**WORK INSTRUCTION**
Word for word, and with pictures excluded, copy out all the records that follow.

********************

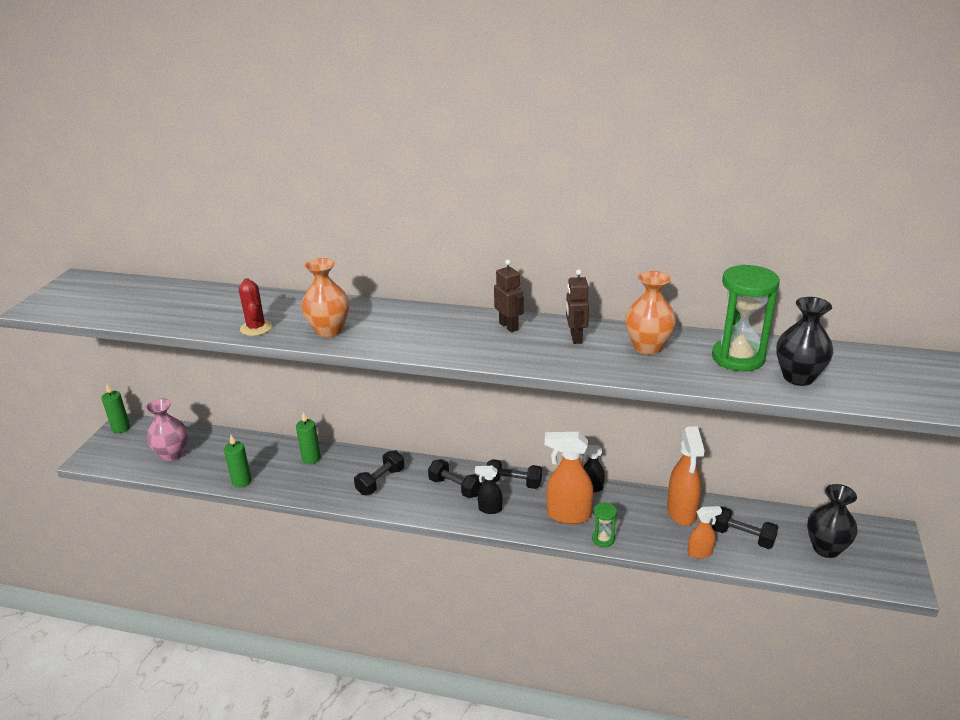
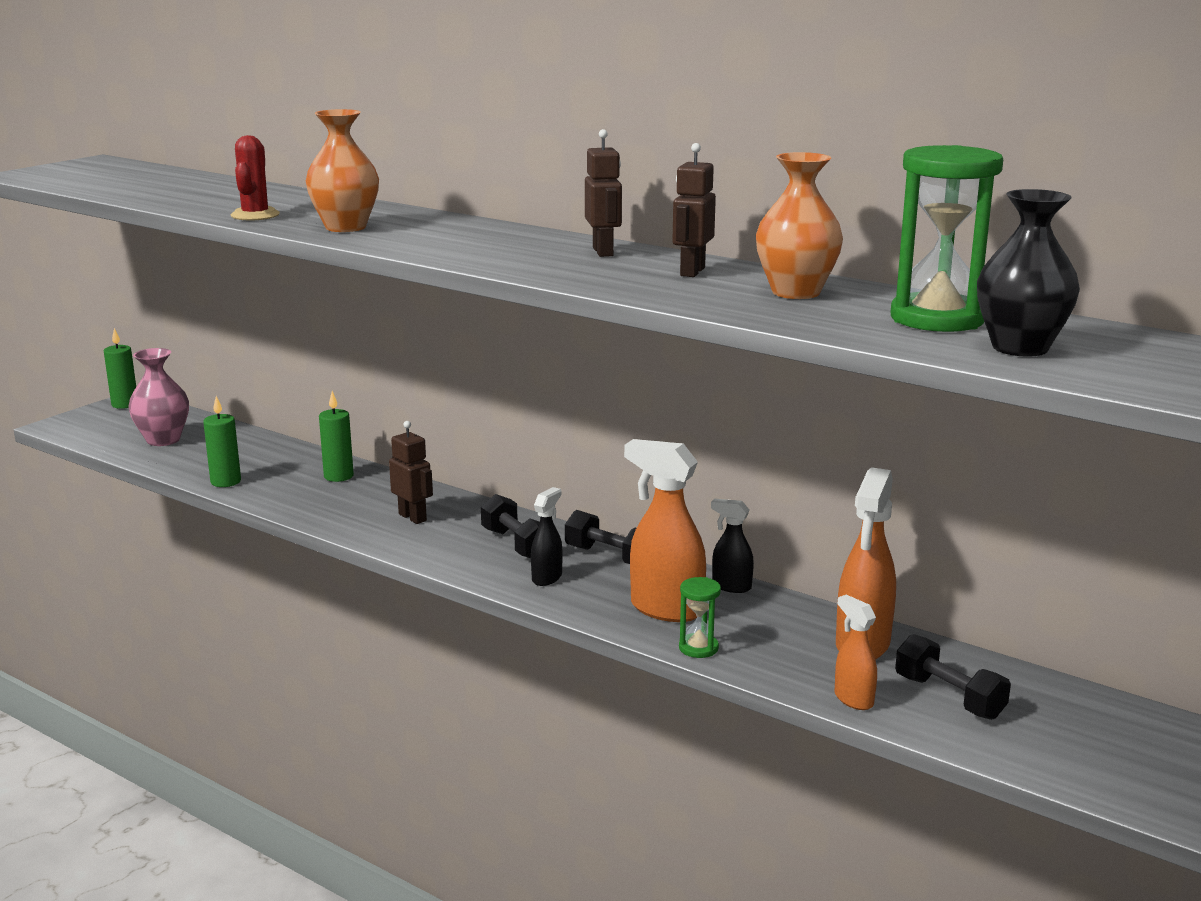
camera: 20 degrees right, 10 degrees down
(380, 481) = (413, 517): black dumbbell -> brown robot
(489, 509) = (547, 578): black spray bottle -> black spray bottle turned 90 degrees clockwise
(700, 553) = (853, 699): orange spray bottle -> orange spray bottle turned 135 degrees counterclockwise
(826, 548) = (1099, 745): black vase -> none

********************

**YOUR SOLUTION**
camera: 20 degrees right, 10 degrees down
(380, 481) = (413, 517): black dumbbell -> brown robot
(489, 509) = (547, 578): black spray bottle -> black spray bottle turned 90 degrees clockwise
(700, 553) = (853, 699): orange spray bottle -> orange spray bottle turned 135 degrees counterclockwise
(826, 548) = (1099, 745): black vase -> none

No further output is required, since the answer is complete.